### [Task directions]
This exercise asks for a copy of each line in the records below with the word "yellow" in it.

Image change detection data

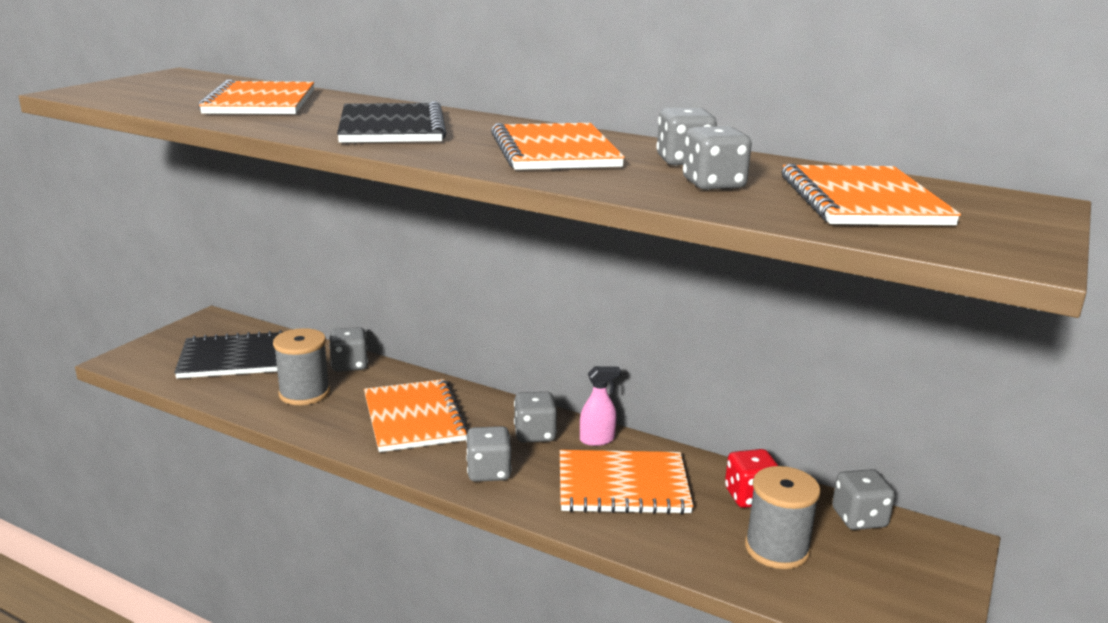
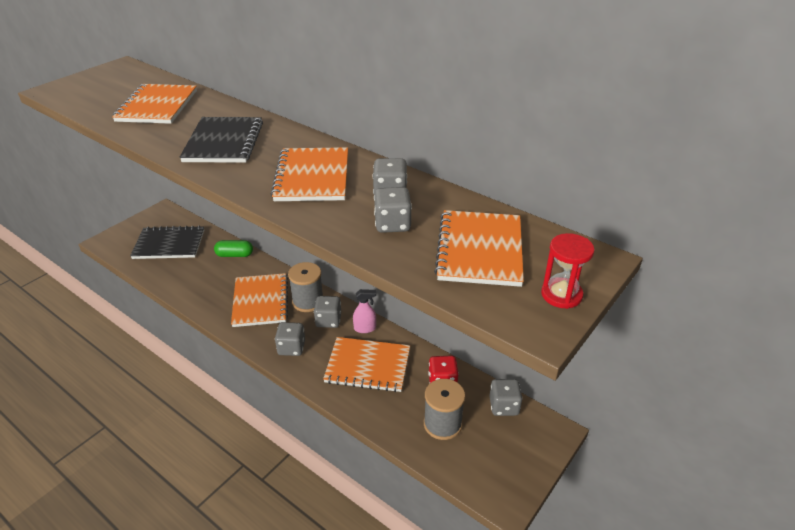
camera: 10 degrees right, 15 degrees up
(304, 393) = (202, 276): grey spool -> grey spool (308, 301)
(349, 365) = (234, 255): grey dice -> green capsule
(1019, 231) = (561, 295): none -> red hourglass

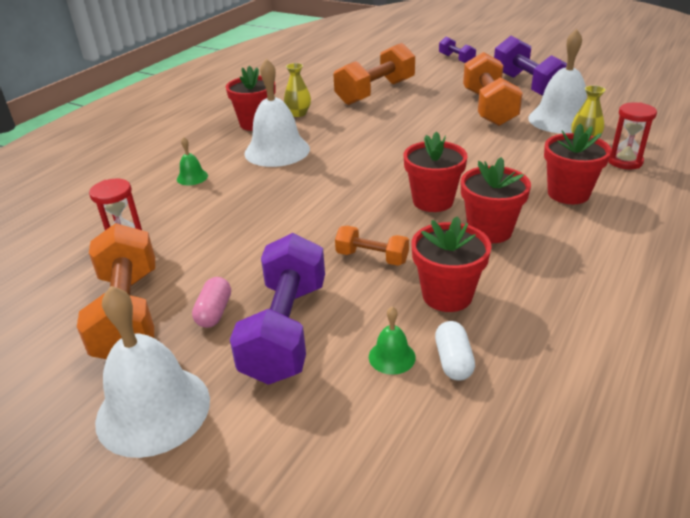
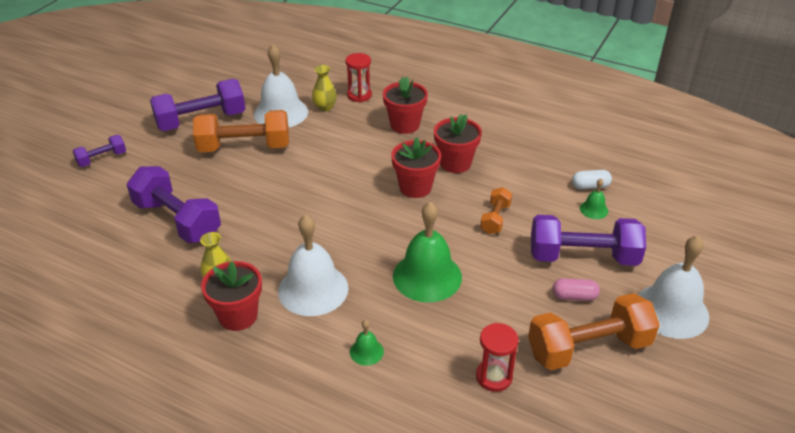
camera: 95 degrees left, 5 degrees up
(278, 208) = (427, 276): none -> green bell
(375, 92) = (177, 220): orange dumbbell -> purple dumbbell
(447, 295) = (532, 186): red flower pot -> none

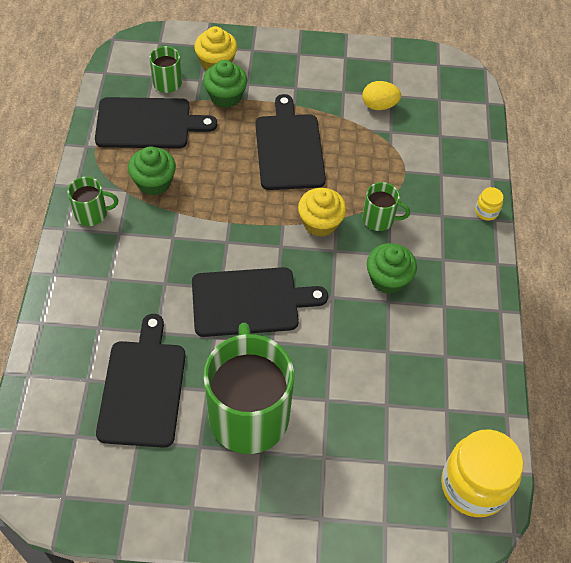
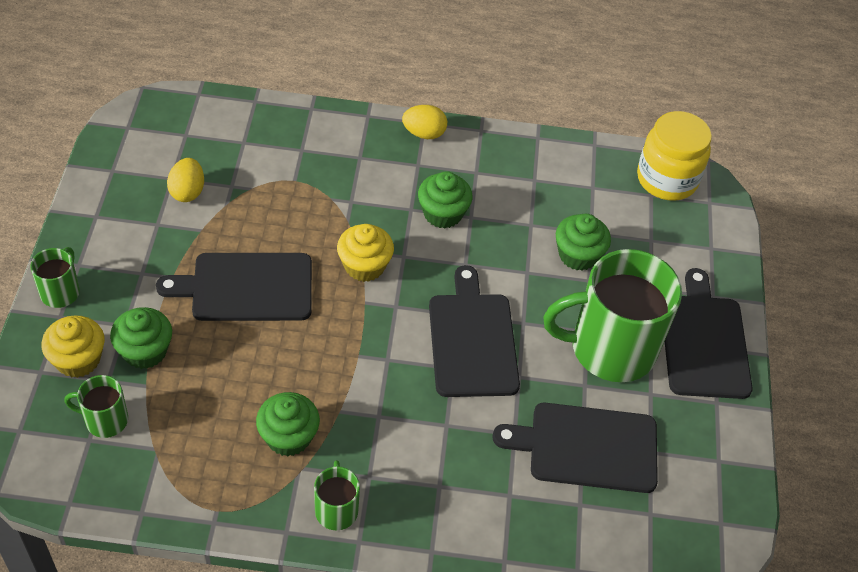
camera: 90 degrees left, 5 degrees down
(148, 123) = (182, 445): black cutting board -> black cutting board (704, 342)
(356, 391) = (578, 255): none -> green cupcake
(379, 219) = (362, 211): green mug -> green mug (61, 291)
(483, 263) = (424, 133): none -> yellow egg
(486, 211) = (357, 120): yellow jar -> none

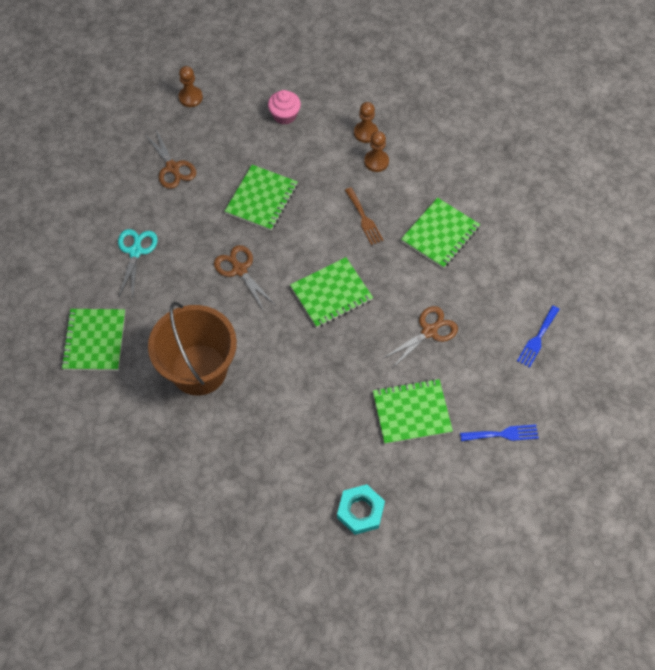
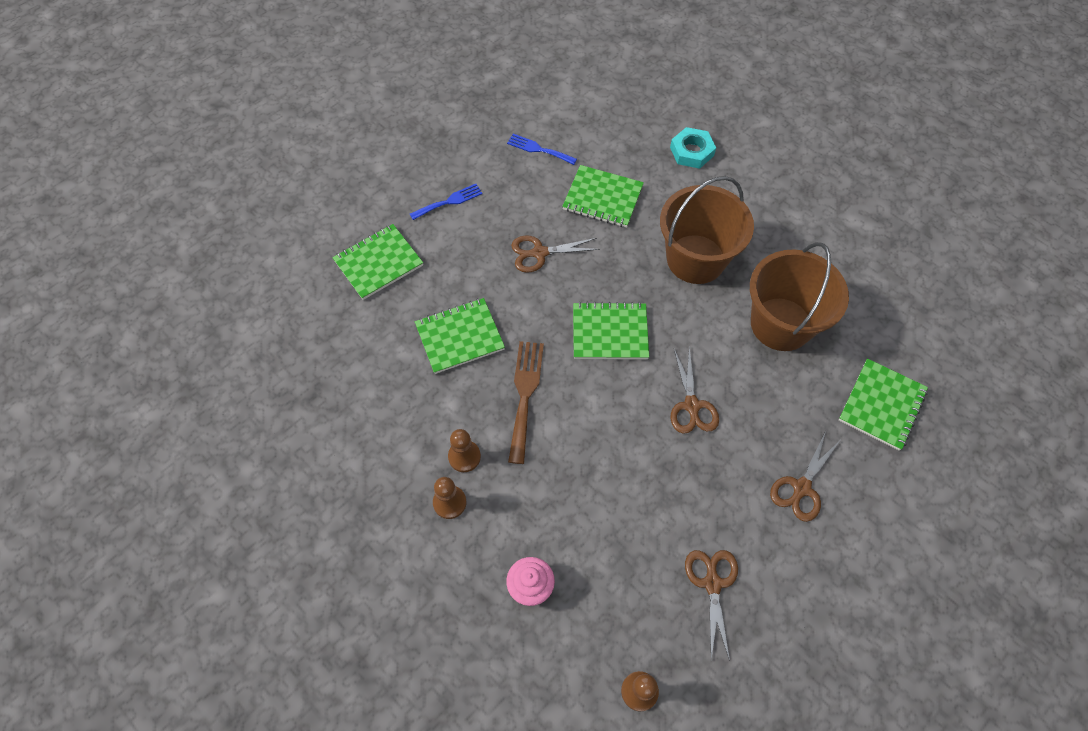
camera: 150 degrees left, 0 degrees up
(136, 251) = (801, 488): turquoise scissors -> brown scissors
(261, 199) = (624, 479): green notebook -> green notebook (378, 263)
(297, 393) = (695, 259): none -> brown bucket
(364, 218) = (525, 394): brown fork -> brown fork, size x1.55

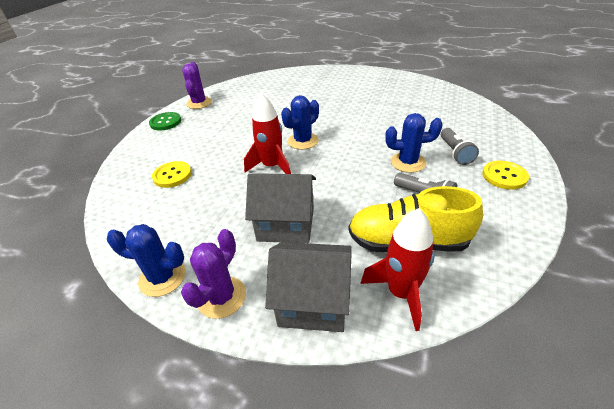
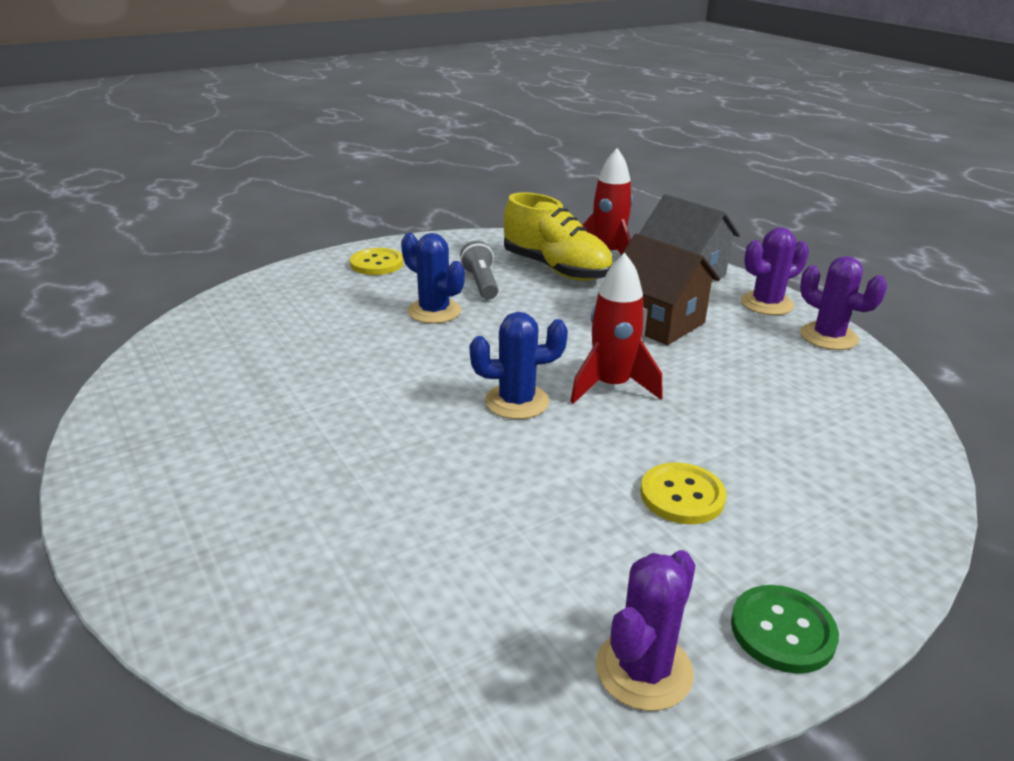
camera: 145 degrees left, 10 degrees down
(162, 277) = (828, 337): blue cactus -> purple cactus
(172, 175) = (793, 451): yellow button -> yellow button (682, 496)
(286, 224) = (658, 322): grey house -> brown house
(455, 153) = (366, 296): grey flashlight -> none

### [Finished task]
(483, 263) = (424, 133): none -> yellow egg
(486, 211) = (357, 120): yellow jar -> none
(172, 175) = (793, 451): yellow button -> yellow button (682, 496)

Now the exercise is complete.